(Beginning of THE DATA)

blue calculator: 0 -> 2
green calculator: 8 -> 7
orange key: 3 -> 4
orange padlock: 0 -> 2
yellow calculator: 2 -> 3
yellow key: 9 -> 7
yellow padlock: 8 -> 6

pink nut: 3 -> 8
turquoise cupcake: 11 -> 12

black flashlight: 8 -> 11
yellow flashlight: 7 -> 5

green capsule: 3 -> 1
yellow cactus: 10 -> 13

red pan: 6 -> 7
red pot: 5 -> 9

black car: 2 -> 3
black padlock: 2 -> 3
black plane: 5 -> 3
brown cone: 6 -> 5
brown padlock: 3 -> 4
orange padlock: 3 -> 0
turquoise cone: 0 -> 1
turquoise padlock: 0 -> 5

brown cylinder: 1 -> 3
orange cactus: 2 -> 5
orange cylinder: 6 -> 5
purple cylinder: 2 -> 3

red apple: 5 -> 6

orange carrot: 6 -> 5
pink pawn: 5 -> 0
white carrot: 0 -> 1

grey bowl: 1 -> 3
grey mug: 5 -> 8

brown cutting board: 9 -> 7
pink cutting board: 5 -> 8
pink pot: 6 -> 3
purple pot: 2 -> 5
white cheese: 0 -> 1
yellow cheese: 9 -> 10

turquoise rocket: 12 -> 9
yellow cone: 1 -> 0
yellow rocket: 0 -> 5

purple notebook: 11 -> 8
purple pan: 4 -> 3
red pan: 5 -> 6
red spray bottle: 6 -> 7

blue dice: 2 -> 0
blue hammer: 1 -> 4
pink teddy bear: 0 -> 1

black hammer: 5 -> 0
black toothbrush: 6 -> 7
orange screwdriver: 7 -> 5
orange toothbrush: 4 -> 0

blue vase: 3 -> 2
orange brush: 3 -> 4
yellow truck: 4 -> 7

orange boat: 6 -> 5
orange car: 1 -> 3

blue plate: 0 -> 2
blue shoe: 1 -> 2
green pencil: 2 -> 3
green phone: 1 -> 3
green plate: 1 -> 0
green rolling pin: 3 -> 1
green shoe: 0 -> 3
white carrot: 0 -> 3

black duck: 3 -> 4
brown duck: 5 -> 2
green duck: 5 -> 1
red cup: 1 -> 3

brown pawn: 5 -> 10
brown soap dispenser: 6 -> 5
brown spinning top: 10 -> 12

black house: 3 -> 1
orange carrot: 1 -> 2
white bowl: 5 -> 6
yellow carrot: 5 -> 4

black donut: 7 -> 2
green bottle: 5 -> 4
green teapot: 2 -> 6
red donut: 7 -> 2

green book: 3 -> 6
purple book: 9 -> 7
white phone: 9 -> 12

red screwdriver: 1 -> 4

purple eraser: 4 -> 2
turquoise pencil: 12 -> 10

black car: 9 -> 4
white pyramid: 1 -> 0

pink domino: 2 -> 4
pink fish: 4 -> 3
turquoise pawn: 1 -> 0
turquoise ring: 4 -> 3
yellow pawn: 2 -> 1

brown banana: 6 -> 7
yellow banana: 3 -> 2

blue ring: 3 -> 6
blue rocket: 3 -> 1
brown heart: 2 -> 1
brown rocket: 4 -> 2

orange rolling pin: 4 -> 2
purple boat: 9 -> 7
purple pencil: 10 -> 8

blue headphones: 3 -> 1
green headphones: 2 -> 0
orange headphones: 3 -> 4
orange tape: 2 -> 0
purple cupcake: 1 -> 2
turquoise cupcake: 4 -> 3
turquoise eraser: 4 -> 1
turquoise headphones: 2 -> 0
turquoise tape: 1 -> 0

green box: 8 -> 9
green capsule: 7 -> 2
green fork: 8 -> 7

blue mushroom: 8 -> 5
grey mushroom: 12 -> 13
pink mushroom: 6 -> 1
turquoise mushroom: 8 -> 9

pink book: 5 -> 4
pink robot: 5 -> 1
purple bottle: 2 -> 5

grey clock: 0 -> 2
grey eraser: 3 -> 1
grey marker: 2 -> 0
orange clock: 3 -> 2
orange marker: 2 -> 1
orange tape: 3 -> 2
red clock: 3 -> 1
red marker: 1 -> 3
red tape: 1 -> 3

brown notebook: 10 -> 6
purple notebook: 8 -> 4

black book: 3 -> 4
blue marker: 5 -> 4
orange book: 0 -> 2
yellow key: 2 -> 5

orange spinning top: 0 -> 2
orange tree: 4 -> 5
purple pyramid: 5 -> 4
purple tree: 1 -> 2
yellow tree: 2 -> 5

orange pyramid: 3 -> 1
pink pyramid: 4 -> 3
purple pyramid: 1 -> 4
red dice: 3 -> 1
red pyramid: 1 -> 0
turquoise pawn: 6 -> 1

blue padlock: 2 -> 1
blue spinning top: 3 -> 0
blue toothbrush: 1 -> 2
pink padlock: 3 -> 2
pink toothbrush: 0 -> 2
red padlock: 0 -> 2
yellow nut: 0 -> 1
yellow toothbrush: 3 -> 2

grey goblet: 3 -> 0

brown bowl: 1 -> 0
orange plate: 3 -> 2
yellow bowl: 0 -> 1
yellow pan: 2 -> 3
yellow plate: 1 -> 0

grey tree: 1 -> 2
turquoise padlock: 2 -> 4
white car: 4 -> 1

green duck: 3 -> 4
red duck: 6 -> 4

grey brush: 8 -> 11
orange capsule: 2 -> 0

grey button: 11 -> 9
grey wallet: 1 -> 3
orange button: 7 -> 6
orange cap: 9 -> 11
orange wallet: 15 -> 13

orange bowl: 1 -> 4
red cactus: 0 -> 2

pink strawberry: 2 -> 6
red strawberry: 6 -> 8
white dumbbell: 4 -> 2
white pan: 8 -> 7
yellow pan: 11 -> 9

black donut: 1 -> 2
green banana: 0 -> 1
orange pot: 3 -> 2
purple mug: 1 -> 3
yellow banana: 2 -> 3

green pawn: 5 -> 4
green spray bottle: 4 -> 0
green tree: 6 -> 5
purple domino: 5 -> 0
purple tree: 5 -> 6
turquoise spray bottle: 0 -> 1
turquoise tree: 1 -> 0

(End of THE DATA)

▶ [PROBLEM TO SOLVE] From the line that contains "pink strawberry: 2 -> 6" down to the final line of the entries, print every line exactly as it is, and only those lines.

▶ [THE COMPLETED TASK]
pink strawberry: 2 -> 6
red strawberry: 6 -> 8
white dumbbell: 4 -> 2
white pan: 8 -> 7
yellow pan: 11 -> 9

black donut: 1 -> 2
green banana: 0 -> 1
orange pot: 3 -> 2
purple mug: 1 -> 3
yellow banana: 2 -> 3

green pawn: 5 -> 4
green spray bottle: 4 -> 0
green tree: 6 -> 5
purple domino: 5 -> 0
purple tree: 5 -> 6
turquoise spray bottle: 0 -> 1
turquoise tree: 1 -> 0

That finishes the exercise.